§ **Exercise aim**
The full listing, copied exactly and free of pictures, is the expected reply.

§ **Dataset records**
--- --- ---

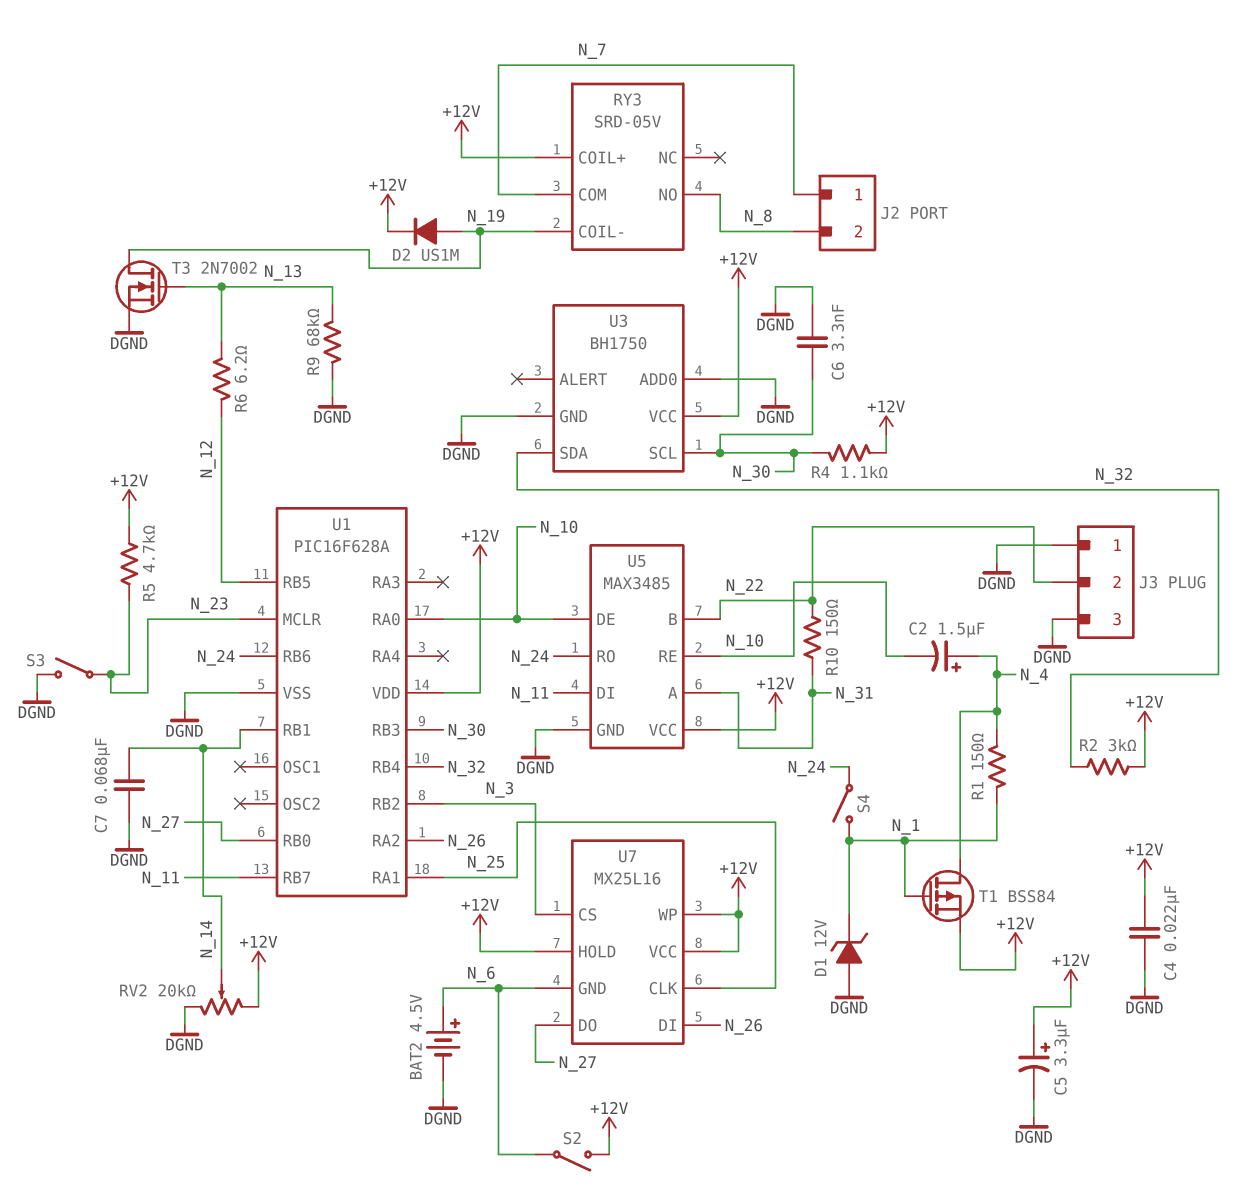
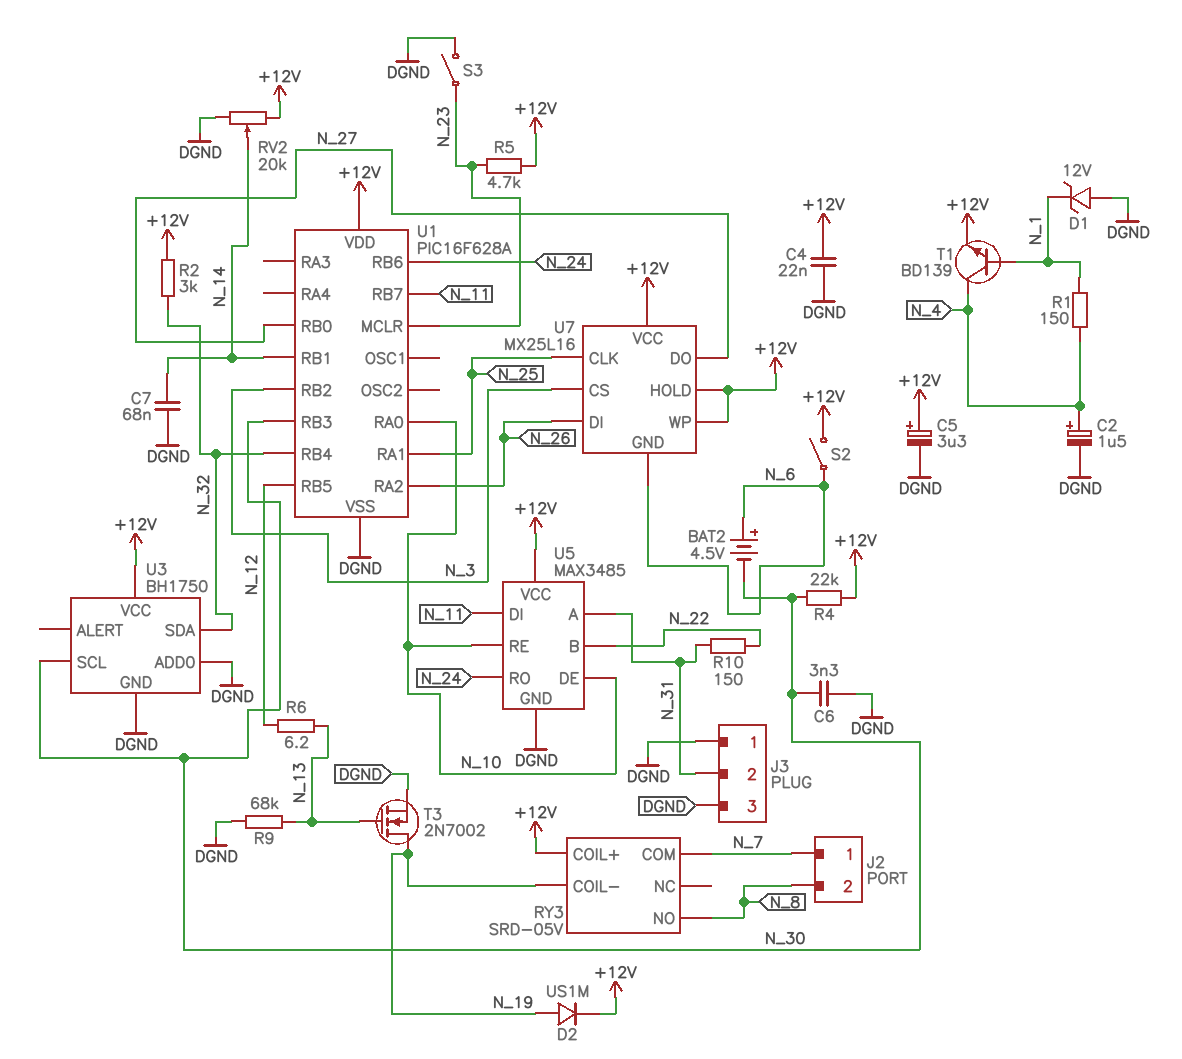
BAT2: 4.5V (plus N_6, minus DGND) -> 4.5V (plus N_6, minus N_30)
C2: 1.5uF (plus N_4, minus N_10) -> 1.5uF (plus N_4, minus DGND)
J3 pin 2: N_22 -> N_31
R4: 1.1k (+12V, N_30) -> 22k (+12V, N_30)
S4: switch (N_1, N_24) -> none
T1: PMOS BSS84 (G N_1, D N_4, S +12V) -> NPN BD139 (B N_1, C N_4, E +12V)

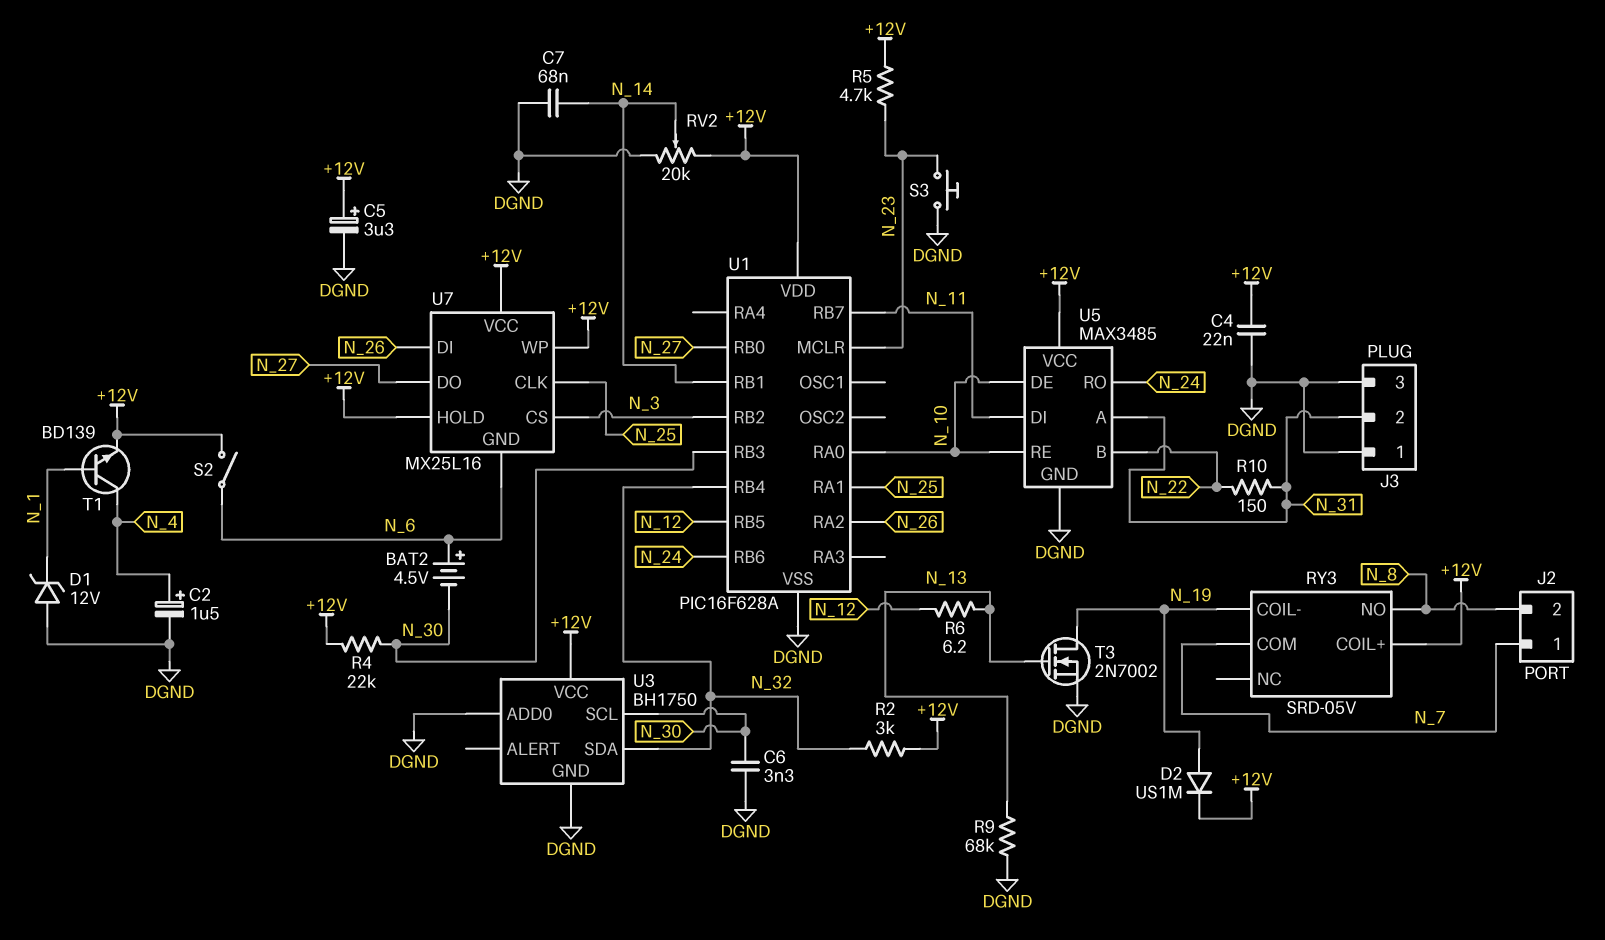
R1: 150 (N_1, N_4) -> none
S3: switch (DGND, N_23) -> button (DGND, N_23)

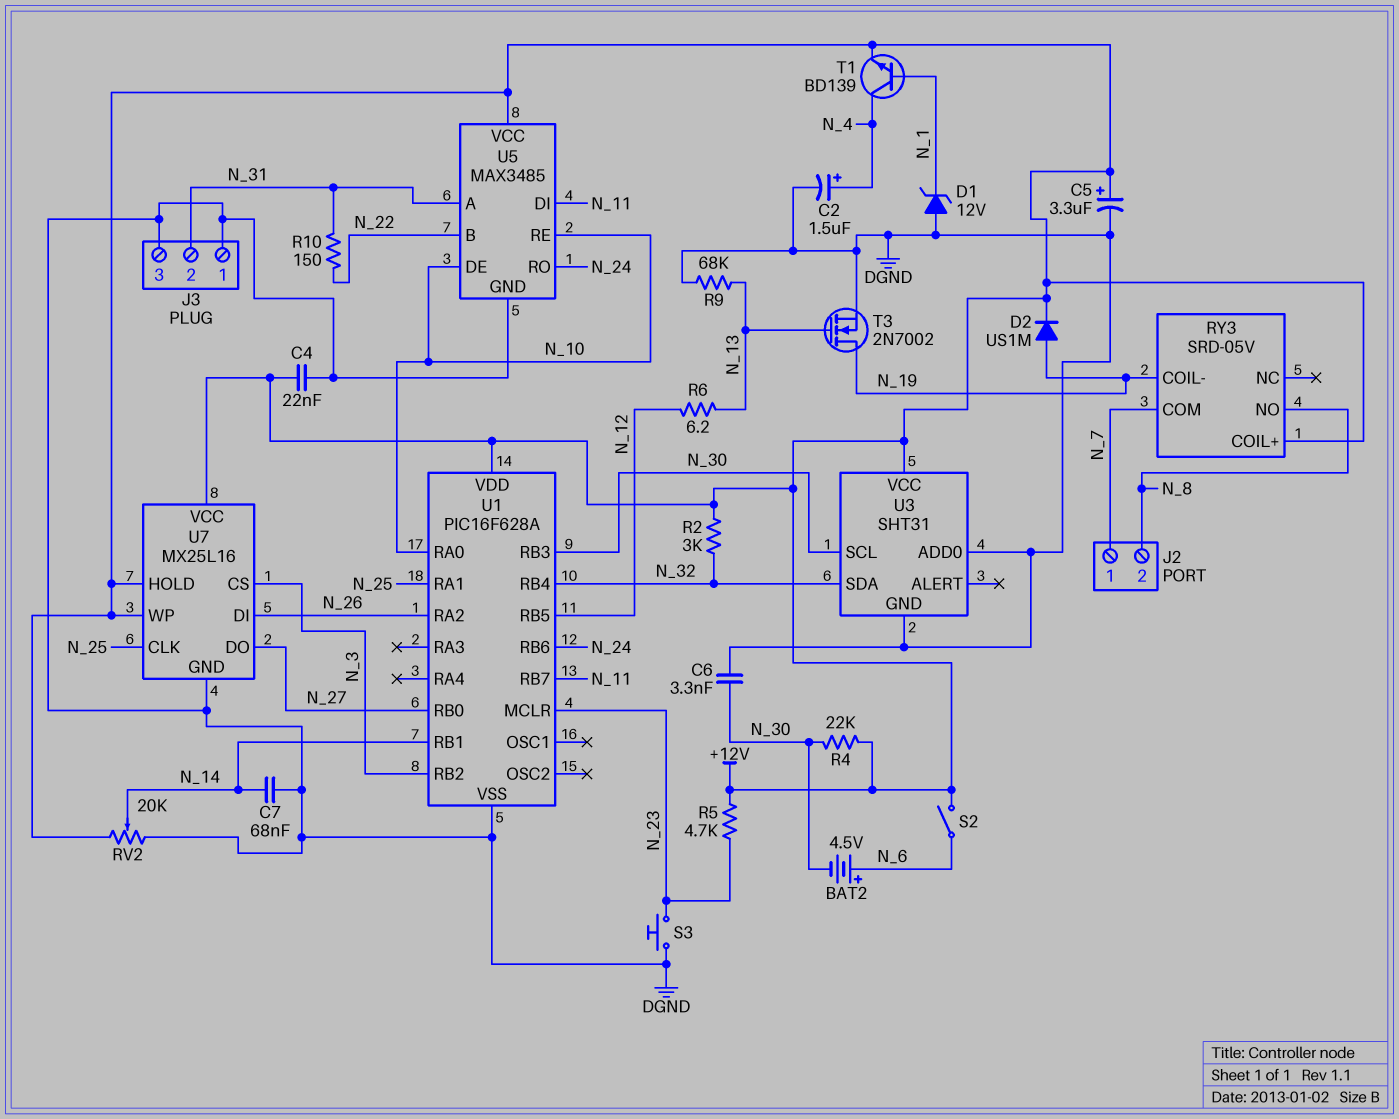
U3: BH1750 -> SHT31
U7 pin GND: N_6 -> DGND

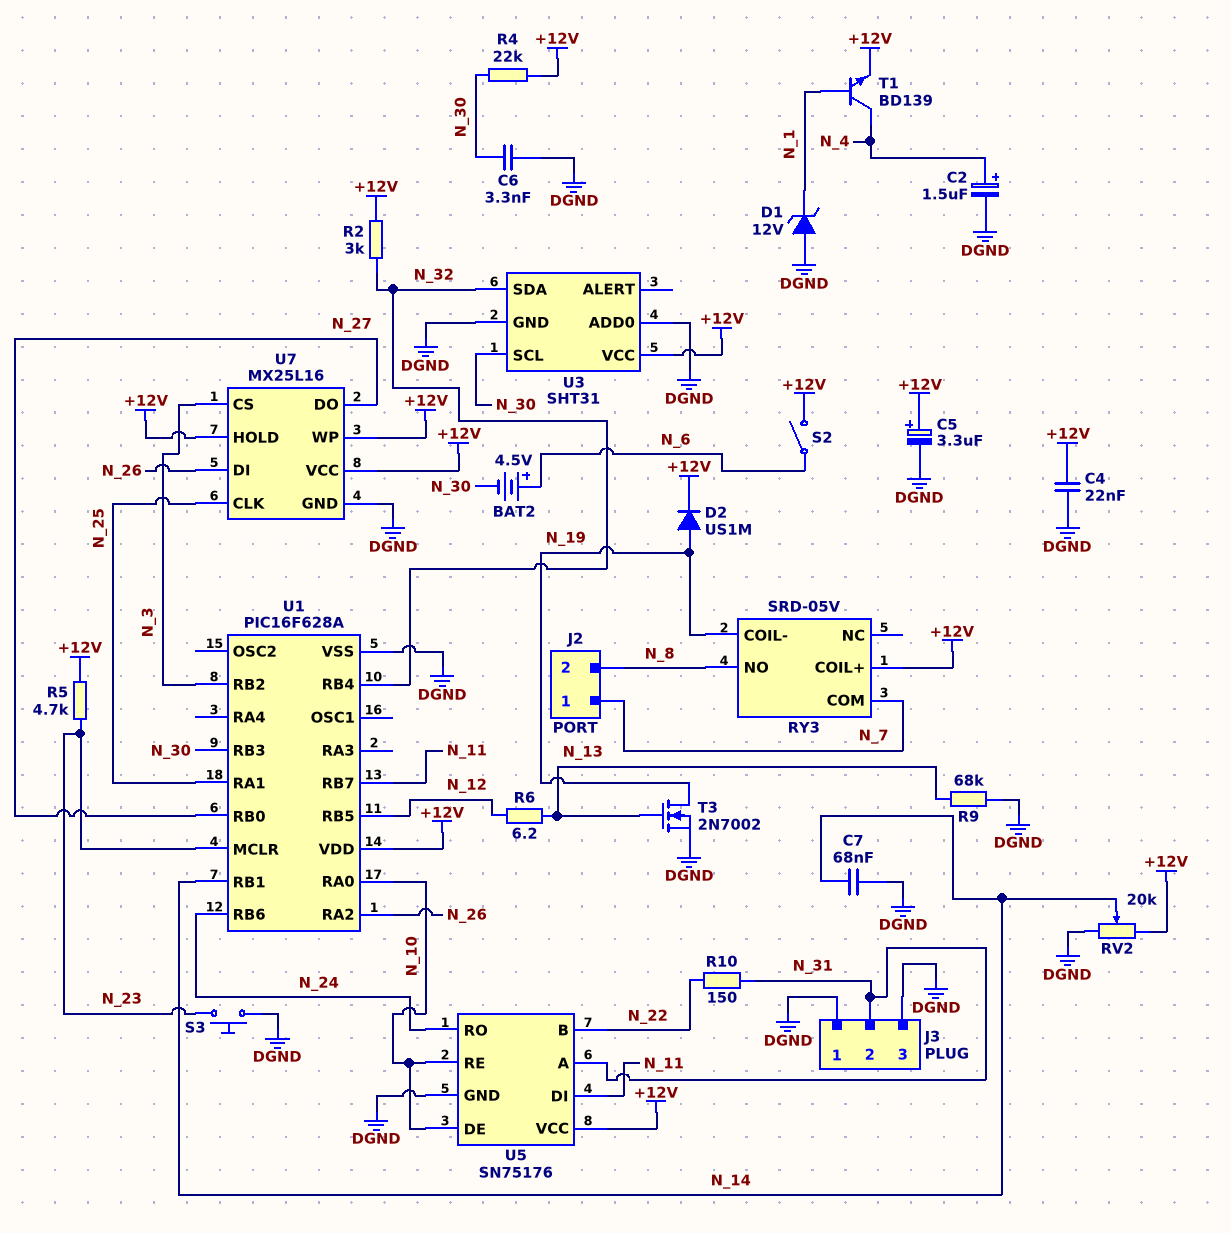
U5: MAX3485 -> SN75176

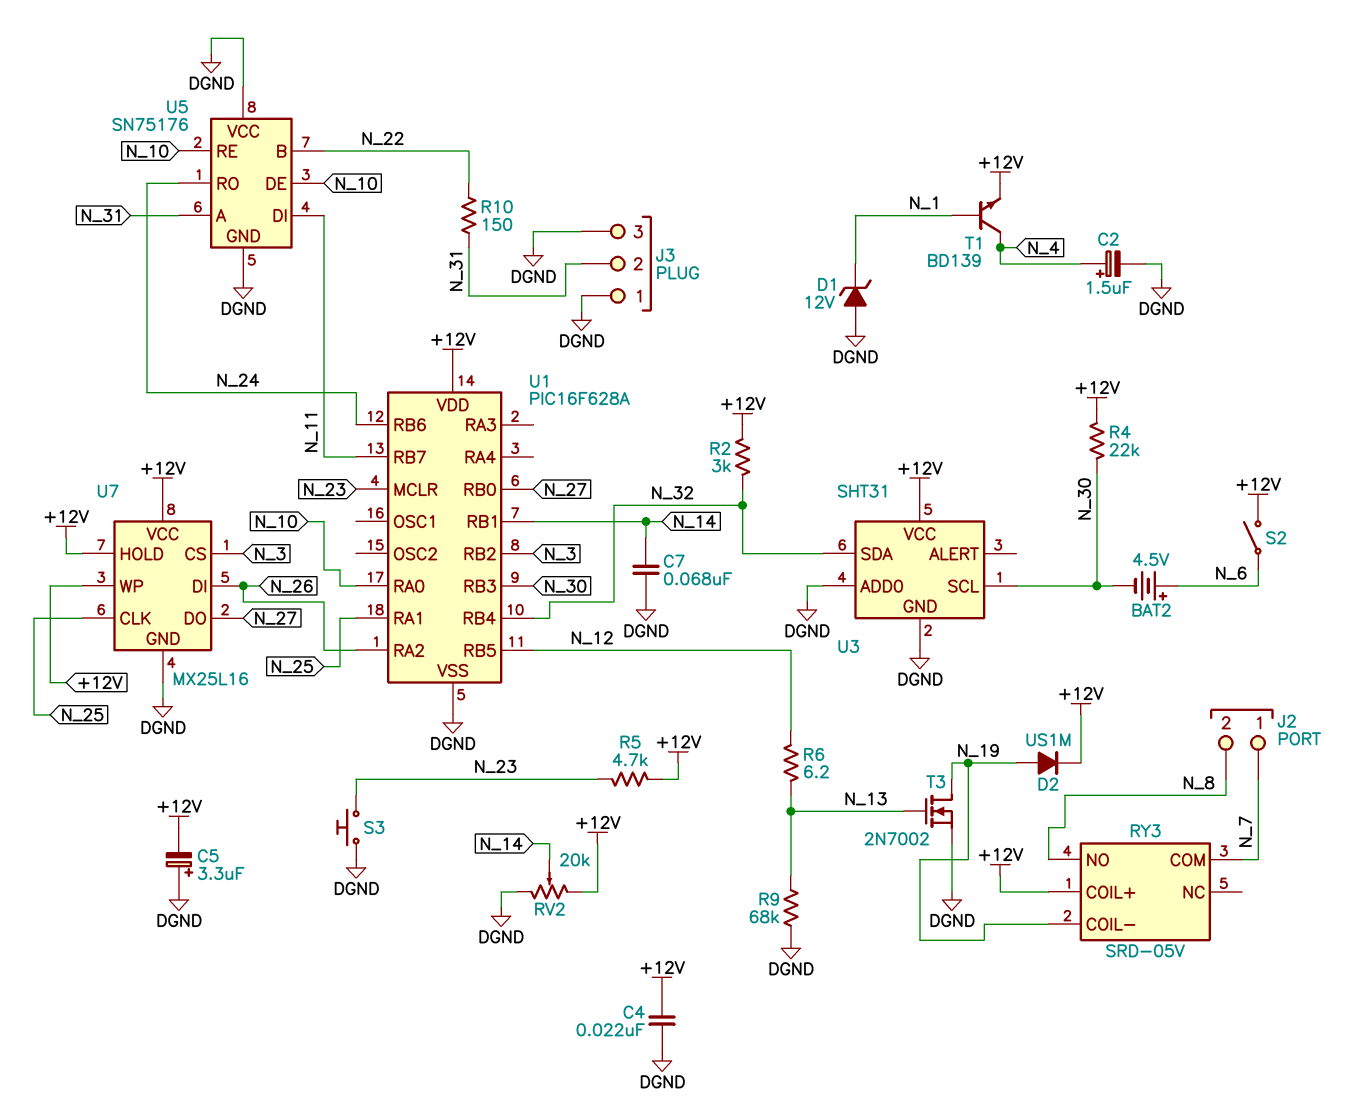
C5: 3.3uF (plus +12V, minus DGND) -> 3.3uF (plus DGND, minus +12V)
C6: 3.3nF (DGND, N_30) -> none
U5 pin VCC: +12V -> DGND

--- --- ---

§ **Expected answer**
BAT2: 4.5V (plus N_6, minus DGND) -> 4.5V (plus N_6, minus N_30)
C2: 1.5uF (plus N_4, minus N_10) -> 1.5uF (plus N_4, minus DGND)
J3 pin 2: N_22 -> N_31
R4: 1.1k (+12V, N_30) -> 22k (+12V, N_30)
S4: switch (N_1, N_24) -> none
T1: PMOS BSS84 (G N_1, D N_4, S +12V) -> NPN BD139 (B N_1, C N_4, E +12V)

R1: 150 (N_1, N_4) -> none
S3: switch (DGND, N_23) -> button (DGND, N_23)

U3: BH1750 -> SHT31
U7 pin GND: N_6 -> DGND

U5: MAX3485 -> SN75176

C5: 3.3uF (plus +12V, minus DGND) -> 3.3uF (plus DGND, minus +12V)
C6: 3.3nF (DGND, N_30) -> none
U5 pin VCC: +12V -> DGND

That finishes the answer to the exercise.